● Directions:
The response must contain each line of the material that holds "purple".

● Information supplied:
• • • • •

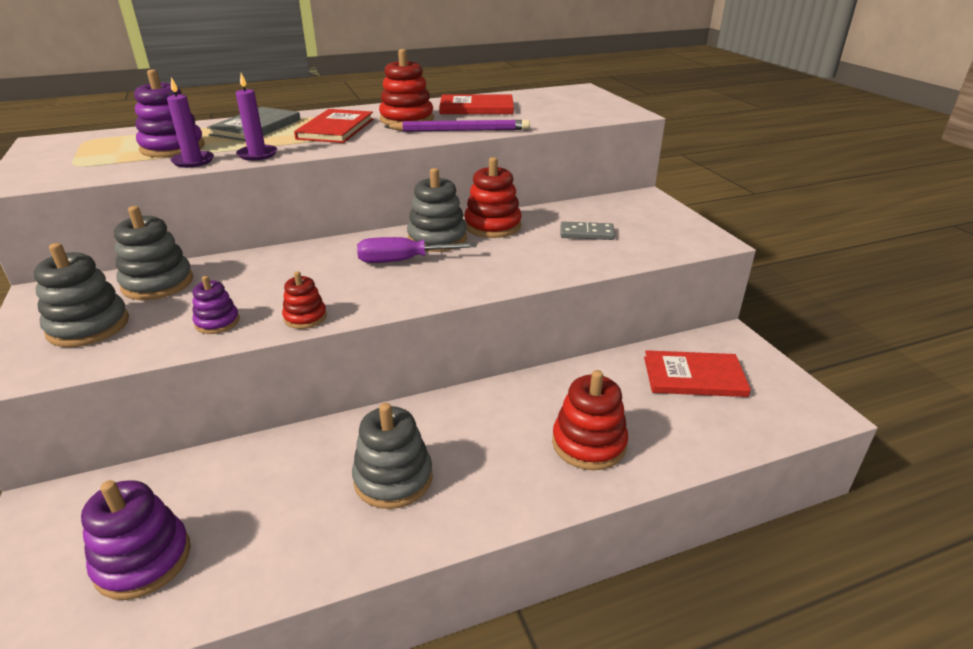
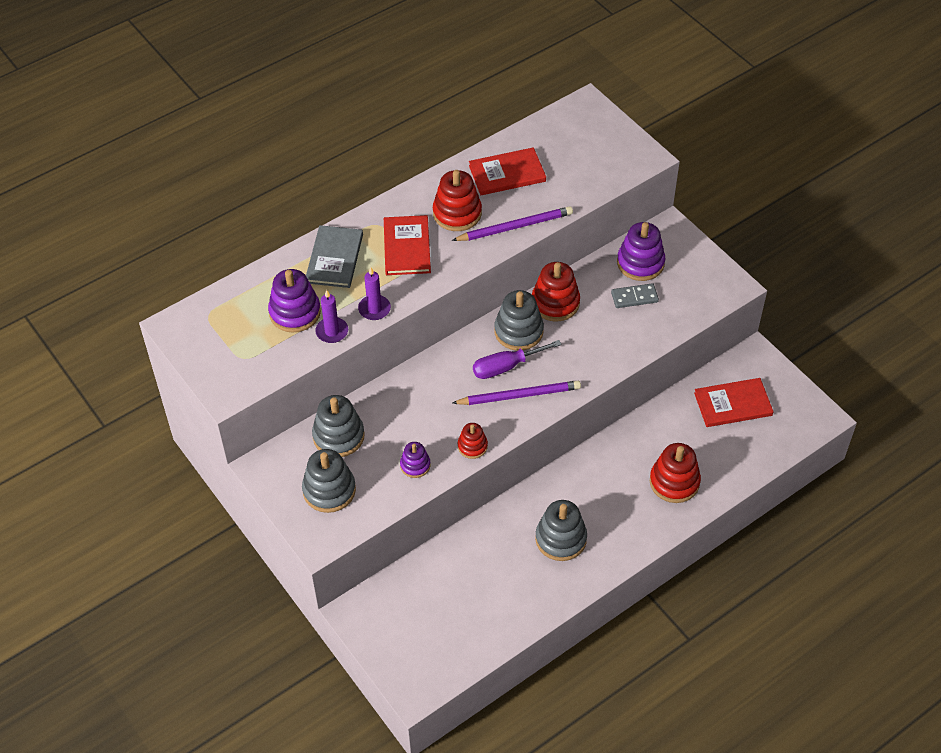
camera: 15 degrees left, 20 degrees up
(143, 560) = (445, 626): purple stacking toy -> purple stacking toy (640, 263)
(400, 284) = (519, 395): none -> purple pencil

• • • • •

● Answer to the exercise:
(143, 560) = (445, 626): purple stacking toy -> purple stacking toy (640, 263)
(400, 284) = (519, 395): none -> purple pencil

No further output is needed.